PROBLEM:
Rewrite the entries below, changing each occurrence of "none" to "unset" and leaving everything else unchanged.

PROVIDED INFORMATION:
+++
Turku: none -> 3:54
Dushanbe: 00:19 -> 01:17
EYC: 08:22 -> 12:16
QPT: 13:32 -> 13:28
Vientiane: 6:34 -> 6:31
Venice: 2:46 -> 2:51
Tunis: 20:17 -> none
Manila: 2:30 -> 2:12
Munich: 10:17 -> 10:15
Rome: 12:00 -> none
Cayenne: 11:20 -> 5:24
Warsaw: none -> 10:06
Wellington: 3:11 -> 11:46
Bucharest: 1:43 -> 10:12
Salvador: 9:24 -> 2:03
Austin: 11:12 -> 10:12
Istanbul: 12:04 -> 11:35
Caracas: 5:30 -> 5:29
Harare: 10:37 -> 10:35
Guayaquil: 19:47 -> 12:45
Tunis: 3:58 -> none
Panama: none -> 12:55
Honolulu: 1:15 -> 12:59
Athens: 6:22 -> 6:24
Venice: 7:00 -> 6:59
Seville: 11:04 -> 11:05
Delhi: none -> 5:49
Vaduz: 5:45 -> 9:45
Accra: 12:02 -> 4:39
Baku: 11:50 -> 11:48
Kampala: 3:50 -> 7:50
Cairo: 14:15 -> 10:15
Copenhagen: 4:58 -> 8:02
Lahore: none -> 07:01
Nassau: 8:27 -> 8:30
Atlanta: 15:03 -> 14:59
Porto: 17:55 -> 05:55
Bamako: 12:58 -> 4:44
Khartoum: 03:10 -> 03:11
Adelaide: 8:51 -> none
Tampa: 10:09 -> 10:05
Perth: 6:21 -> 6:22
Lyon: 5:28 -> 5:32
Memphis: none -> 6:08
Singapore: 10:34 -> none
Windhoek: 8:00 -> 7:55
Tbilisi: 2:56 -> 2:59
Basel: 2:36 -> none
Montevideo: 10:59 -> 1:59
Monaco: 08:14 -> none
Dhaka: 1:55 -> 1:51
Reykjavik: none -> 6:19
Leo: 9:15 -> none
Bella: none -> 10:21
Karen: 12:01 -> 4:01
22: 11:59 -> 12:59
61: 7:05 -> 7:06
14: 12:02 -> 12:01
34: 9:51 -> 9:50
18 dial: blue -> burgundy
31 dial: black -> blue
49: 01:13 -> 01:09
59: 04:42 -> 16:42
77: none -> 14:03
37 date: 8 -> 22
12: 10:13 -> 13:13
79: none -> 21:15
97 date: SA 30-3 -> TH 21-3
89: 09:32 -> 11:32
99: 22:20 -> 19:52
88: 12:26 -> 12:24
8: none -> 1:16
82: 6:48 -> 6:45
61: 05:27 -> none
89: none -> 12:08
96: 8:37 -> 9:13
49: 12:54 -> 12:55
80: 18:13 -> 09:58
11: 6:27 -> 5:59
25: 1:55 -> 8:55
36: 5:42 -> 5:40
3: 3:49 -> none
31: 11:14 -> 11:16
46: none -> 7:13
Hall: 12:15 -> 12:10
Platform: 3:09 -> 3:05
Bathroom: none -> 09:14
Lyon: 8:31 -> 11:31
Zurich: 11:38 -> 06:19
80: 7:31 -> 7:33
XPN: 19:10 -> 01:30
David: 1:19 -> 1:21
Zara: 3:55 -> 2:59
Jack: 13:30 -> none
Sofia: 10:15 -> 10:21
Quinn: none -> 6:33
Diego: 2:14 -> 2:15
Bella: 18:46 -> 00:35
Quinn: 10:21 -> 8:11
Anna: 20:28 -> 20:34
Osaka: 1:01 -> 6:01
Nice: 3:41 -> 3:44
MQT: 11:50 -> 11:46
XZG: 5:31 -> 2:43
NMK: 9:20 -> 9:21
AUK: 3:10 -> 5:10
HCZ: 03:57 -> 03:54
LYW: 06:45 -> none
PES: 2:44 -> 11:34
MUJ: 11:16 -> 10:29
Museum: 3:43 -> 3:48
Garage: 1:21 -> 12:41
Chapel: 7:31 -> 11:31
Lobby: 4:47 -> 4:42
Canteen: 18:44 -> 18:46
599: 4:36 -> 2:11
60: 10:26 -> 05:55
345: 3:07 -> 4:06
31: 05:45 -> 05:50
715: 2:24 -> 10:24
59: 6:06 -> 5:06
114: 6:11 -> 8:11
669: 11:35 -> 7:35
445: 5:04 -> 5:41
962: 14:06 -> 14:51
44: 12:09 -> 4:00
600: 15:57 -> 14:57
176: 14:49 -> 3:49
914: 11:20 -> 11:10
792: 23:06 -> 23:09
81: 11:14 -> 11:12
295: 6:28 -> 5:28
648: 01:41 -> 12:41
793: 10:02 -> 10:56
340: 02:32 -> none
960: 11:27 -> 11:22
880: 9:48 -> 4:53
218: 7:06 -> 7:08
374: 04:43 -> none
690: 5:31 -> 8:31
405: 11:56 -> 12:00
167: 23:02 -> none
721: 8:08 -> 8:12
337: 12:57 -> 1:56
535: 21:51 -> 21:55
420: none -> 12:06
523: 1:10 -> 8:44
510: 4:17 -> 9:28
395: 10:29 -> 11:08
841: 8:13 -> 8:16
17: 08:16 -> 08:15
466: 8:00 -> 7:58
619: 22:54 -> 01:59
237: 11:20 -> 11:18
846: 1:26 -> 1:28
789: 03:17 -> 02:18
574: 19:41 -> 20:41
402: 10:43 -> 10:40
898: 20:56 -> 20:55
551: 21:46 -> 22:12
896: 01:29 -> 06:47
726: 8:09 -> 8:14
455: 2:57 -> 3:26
+++
FINAL RESULT:
Turku: unset -> 3:54
Dushanbe: 00:19 -> 01:17
EYC: 08:22 -> 12:16
QPT: 13:32 -> 13:28
Vientiane: 6:34 -> 6:31
Venice: 2:46 -> 2:51
Tunis: 20:17 -> unset
Manila: 2:30 -> 2:12
Munich: 10:17 -> 10:15
Rome: 12:00 -> unset
Cayenne: 11:20 -> 5:24
Warsaw: unset -> 10:06
Wellington: 3:11 -> 11:46
Bucharest: 1:43 -> 10:12
Salvador: 9:24 -> 2:03
Austin: 11:12 -> 10:12
Istanbul: 12:04 -> 11:35
Caracas: 5:30 -> 5:29
Harare: 10:37 -> 10:35
Guayaquil: 19:47 -> 12:45
Tunis: 3:58 -> unset
Panama: unset -> 12:55
Honolulu: 1:15 -> 12:59
Athens: 6:22 -> 6:24
Venice: 7:00 -> 6:59
Seville: 11:04 -> 11:05
Delhi: unset -> 5:49
Vaduz: 5:45 -> 9:45
Accra: 12:02 -> 4:39
Baku: 11:50 -> 11:48
Kampala: 3:50 -> 7:50
Cairo: 14:15 -> 10:15
Copenhagen: 4:58 -> 8:02
Lahore: unset -> 07:01
Nassau: 8:27 -> 8:30
Atlanta: 15:03 -> 14:59
Porto: 17:55 -> 05:55
Bamako: 12:58 -> 4:44
Khartoum: 03:10 -> 03:11
Adelaide: 8:51 -> unset
Tampa: 10:09 -> 10:05
Perth: 6:21 -> 6:22
Lyon: 5:28 -> 5:32
Memphis: unset -> 6:08
Singapore: 10:34 -> unset
Windhoek: 8:00 -> 7:55
Tbilisi: 2:56 -> 2:59
Basel: 2:36 -> unset
Montevideo: 10:59 -> 1:59
Monaco: 08:14 -> unset
Dhaka: 1:55 -> 1:51
Reykjavik: unset -> 6:19
Leo: 9:15 -> unset
Bella: unset -> 10:21
Karen: 12:01 -> 4:01
22: 11:59 -> 12:59
61: 7:05 -> 7:06
14: 12:02 -> 12:01
34: 9:51 -> 9:50
18 dial: blue -> burgundy
31 dial: black -> blue
49: 01:13 -> 01:09
59: 04:42 -> 16:42
77: unset -> 14:03
37 date: 8 -> 22
12: 10:13 -> 13:13
79: unset -> 21:15
97 date: SA 30-3 -> TH 21-3
89: 09:32 -> 11:32
99: 22:20 -> 19:52
88: 12:26 -> 12:24
8: unset -> 1:16
82: 6:48 -> 6:45
61: 05:27 -> unset
89: unset -> 12:08
96: 8:37 -> 9:13
49: 12:54 -> 12:55
80: 18:13 -> 09:58
11: 6:27 -> 5:59
25: 1:55 -> 8:55
36: 5:42 -> 5:40
3: 3:49 -> unset
31: 11:14 -> 11:16
46: unset -> 7:13
Hall: 12:15 -> 12:10
Platform: 3:09 -> 3:05
Bathroom: unset -> 09:14
Lyon: 8:31 -> 11:31
Zurich: 11:38 -> 06:19
80: 7:31 -> 7:33
XPN: 19:10 -> 01:30
David: 1:19 -> 1:21
Zara: 3:55 -> 2:59
Jack: 13:30 -> unset
Sofia: 10:15 -> 10:21
Quinn: unset -> 6:33
Diego: 2:14 -> 2:15
Bella: 18:46 -> 00:35
Quinn: 10:21 -> 8:11
Anna: 20:28 -> 20:34
Osaka: 1:01 -> 6:01
Nice: 3:41 -> 3:44
MQT: 11:50 -> 11:46
XZG: 5:31 -> 2:43
NMK: 9:20 -> 9:21
AUK: 3:10 -> 5:10
HCZ: 03:57 -> 03:54
LYW: 06:45 -> unset
PES: 2:44 -> 11:34
MUJ: 11:16 -> 10:29
Museum: 3:43 -> 3:48
Garage: 1:21 -> 12:41
Chapel: 7:31 -> 11:31
Lobby: 4:47 -> 4:42
Canteen: 18:44 -> 18:46
599: 4:36 -> 2:11
60: 10:26 -> 05:55
345: 3:07 -> 4:06
31: 05:45 -> 05:50
715: 2:24 -> 10:24
59: 6:06 -> 5:06
114: 6:11 -> 8:11
669: 11:35 -> 7:35
445: 5:04 -> 5:41
962: 14:06 -> 14:51
44: 12:09 -> 4:00
600: 15:57 -> 14:57
176: 14:49 -> 3:49
914: 11:20 -> 11:10
792: 23:06 -> 23:09
81: 11:14 -> 11:12
295: 6:28 -> 5:28
648: 01:41 -> 12:41
793: 10:02 -> 10:56
340: 02:32 -> unset
960: 11:27 -> 11:22
880: 9:48 -> 4:53
218: 7:06 -> 7:08
374: 04:43 -> unset
690: 5:31 -> 8:31
405: 11:56 -> 12:00
167: 23:02 -> unset
721: 8:08 -> 8:12
337: 12:57 -> 1:56
535: 21:51 -> 21:55
420: unset -> 12:06
523: 1:10 -> 8:44
510: 4:17 -> 9:28
395: 10:29 -> 11:08
841: 8:13 -> 8:16
17: 08:16 -> 08:15
466: 8:00 -> 7:58
619: 22:54 -> 01:59
237: 11:20 -> 11:18
846: 1:26 -> 1:28
789: 03:17 -> 02:18
574: 19:41 -> 20:41
402: 10:43 -> 10:40
898: 20:56 -> 20:55
551: 21:46 -> 22:12
896: 01:29 -> 06:47
726: 8:09 -> 8:14
455: 2:57 -> 3:26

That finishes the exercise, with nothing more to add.